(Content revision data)
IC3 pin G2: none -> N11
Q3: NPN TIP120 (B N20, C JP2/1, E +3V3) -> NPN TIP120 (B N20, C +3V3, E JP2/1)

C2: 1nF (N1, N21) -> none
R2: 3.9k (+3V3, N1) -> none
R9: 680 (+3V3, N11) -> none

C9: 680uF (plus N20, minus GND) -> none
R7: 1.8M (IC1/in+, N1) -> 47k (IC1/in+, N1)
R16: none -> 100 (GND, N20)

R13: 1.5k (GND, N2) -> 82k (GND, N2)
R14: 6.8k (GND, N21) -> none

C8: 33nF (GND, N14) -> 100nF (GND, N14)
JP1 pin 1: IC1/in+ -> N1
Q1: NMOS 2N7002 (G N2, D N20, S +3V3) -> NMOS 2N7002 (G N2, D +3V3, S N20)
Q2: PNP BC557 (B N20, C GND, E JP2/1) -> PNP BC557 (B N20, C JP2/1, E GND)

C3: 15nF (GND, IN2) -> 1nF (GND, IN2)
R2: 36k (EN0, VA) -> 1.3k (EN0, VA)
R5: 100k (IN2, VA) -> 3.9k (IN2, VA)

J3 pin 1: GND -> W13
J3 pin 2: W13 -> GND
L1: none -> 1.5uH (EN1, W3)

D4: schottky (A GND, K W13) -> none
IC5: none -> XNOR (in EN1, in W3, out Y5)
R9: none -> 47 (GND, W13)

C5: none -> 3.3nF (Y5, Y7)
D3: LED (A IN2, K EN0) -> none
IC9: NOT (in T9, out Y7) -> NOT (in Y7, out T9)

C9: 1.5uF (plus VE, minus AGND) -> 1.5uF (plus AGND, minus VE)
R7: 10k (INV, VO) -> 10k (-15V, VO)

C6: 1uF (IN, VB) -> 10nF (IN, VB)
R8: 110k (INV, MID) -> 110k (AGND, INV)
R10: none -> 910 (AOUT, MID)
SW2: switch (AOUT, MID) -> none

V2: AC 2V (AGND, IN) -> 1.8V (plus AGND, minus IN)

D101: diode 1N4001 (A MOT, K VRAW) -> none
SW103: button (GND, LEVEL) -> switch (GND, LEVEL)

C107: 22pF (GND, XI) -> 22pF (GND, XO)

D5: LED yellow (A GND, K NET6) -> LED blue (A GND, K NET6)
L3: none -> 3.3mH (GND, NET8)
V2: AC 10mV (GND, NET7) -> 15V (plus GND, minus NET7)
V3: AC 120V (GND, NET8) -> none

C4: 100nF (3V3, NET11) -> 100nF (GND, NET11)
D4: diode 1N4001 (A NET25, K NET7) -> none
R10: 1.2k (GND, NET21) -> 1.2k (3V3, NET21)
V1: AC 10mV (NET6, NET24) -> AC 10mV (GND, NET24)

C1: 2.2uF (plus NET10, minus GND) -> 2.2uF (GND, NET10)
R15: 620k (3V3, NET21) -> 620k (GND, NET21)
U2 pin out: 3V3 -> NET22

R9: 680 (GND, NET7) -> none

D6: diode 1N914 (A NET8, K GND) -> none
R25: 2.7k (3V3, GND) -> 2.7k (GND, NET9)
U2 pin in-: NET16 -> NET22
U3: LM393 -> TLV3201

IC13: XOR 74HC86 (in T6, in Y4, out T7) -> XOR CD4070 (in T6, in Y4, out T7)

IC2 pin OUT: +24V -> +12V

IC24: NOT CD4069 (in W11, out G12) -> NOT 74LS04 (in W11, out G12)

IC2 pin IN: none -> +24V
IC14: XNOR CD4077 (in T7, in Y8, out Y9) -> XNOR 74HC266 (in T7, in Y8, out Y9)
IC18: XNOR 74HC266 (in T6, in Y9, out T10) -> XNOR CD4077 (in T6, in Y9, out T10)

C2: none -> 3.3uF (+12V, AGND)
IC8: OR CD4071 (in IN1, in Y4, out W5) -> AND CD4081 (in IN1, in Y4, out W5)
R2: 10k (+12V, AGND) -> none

> Aim of the task
The lines running from the start of the data through the one that contains "R13: 1.5k (GND, N2) -> 82k (GND, N2)" should be reproduced exactly, and only those.

> Answer to the problem
IC3 pin G2: none -> N11
Q3: NPN TIP120 (B N20, C JP2/1, E +3V3) -> NPN TIP120 (B N20, C +3V3, E JP2/1)

C2: 1nF (N1, N21) -> none
R2: 3.9k (+3V3, N1) -> none
R9: 680 (+3V3, N11) -> none

C9: 680uF (plus N20, minus GND) -> none
R7: 1.8M (IC1/in+, N1) -> 47k (IC1/in+, N1)
R16: none -> 100 (GND, N20)

R13: 1.5k (GND, N2) -> 82k (GND, N2)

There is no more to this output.